⟨

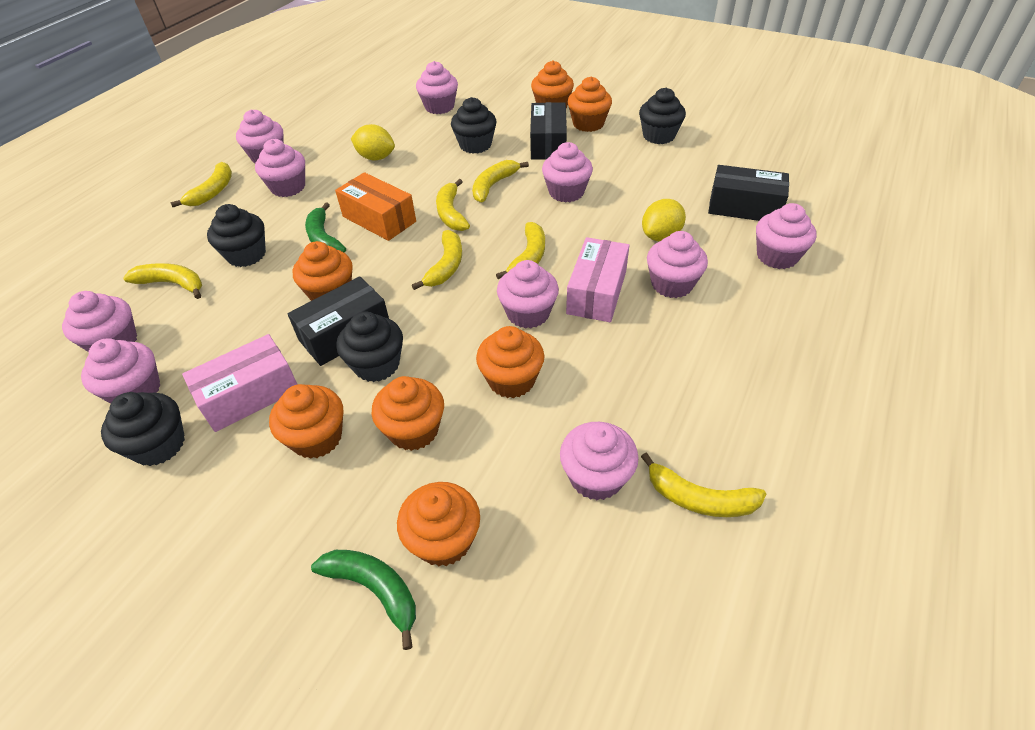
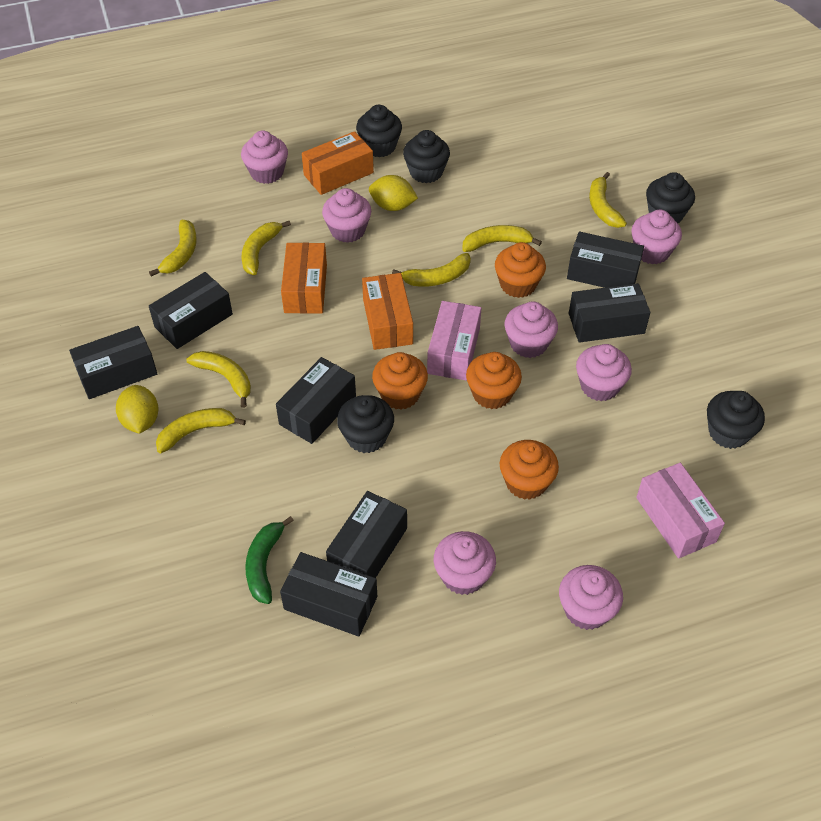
black box: 3 -> 7
green banana: 2 -> 1
orange box: 1 -> 3
orange cupcake: 7 -> 4
pink cupcake: 10 -> 7

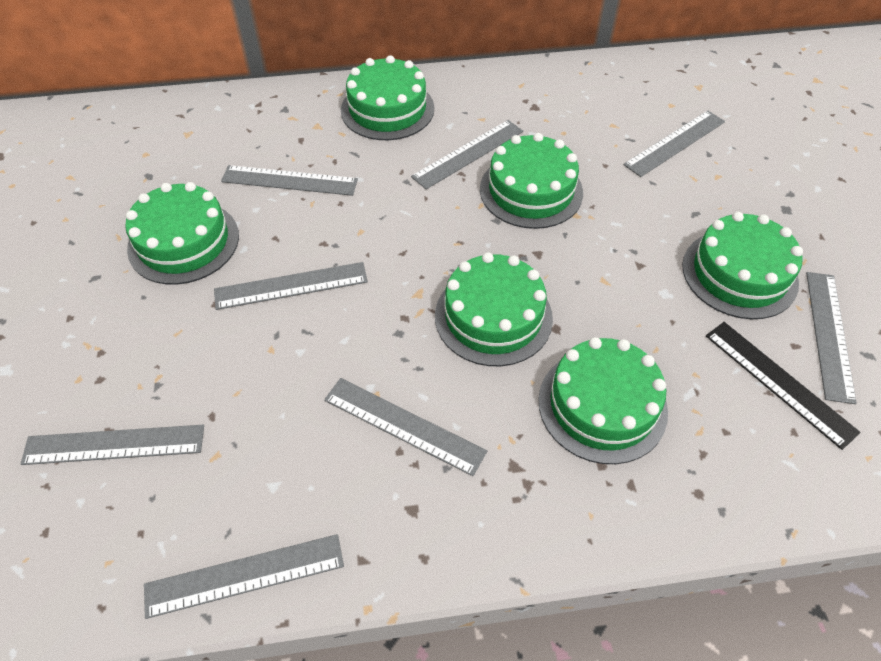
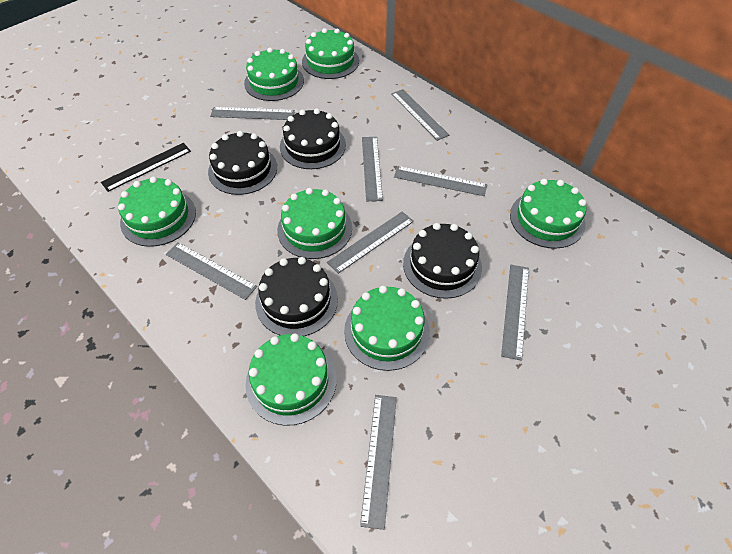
black cake: 0 -> 4
green cake: 6 -> 7

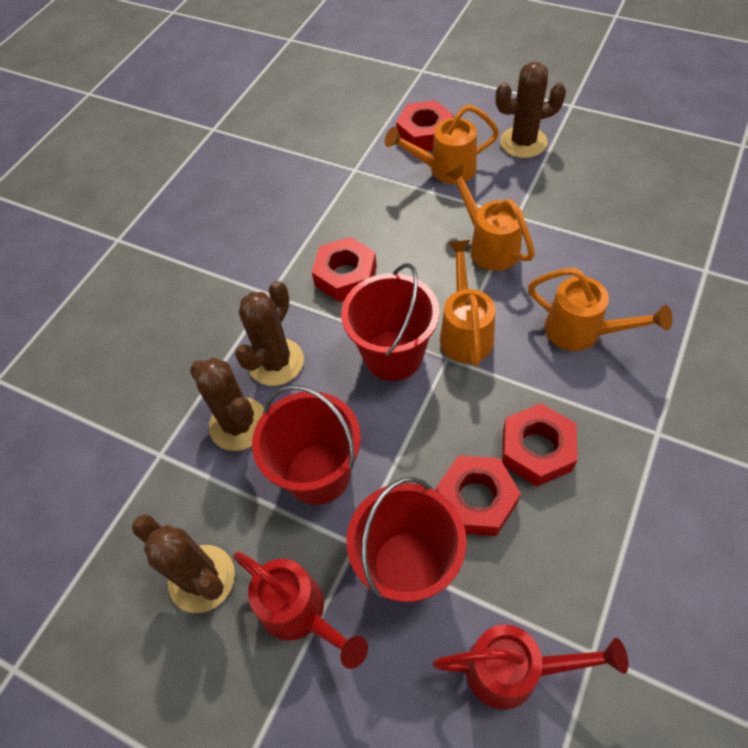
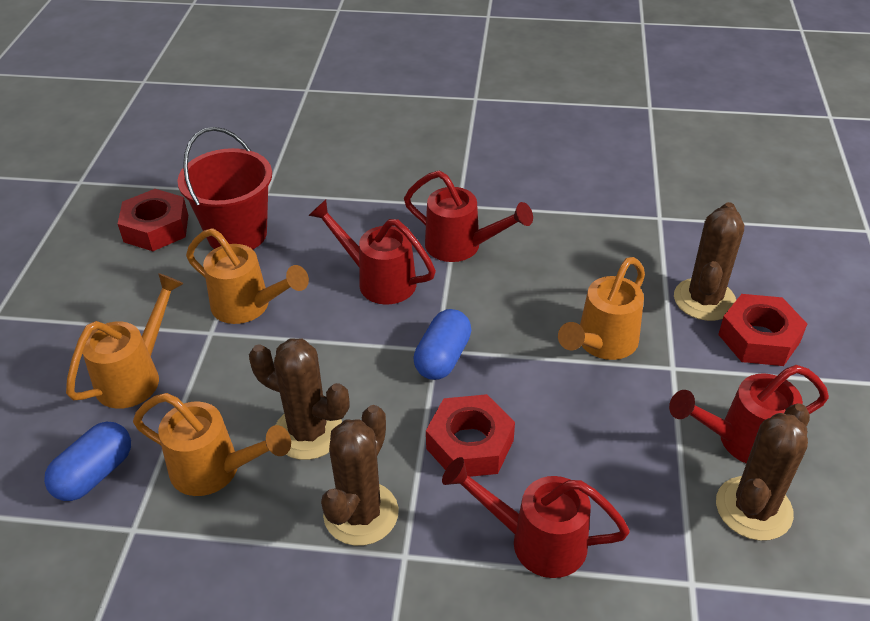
blue capsule: 0 -> 2
red bucket: 3 -> 1
red nut: 4 -> 3
red watering can: 2 -> 4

⟩

_EXERCISE PROMPT:_
An exact copy of the entries above is needed, with the pictures removed.

_SOLUTION TO THE EXERCISE:_
black box: 3 -> 7
green banana: 2 -> 1
orange box: 1 -> 3
orange cupcake: 7 -> 4
pink cupcake: 10 -> 7

black cake: 0 -> 4
green cake: 6 -> 7

blue capsule: 0 -> 2
red bucket: 3 -> 1
red nut: 4 -> 3
red watering can: 2 -> 4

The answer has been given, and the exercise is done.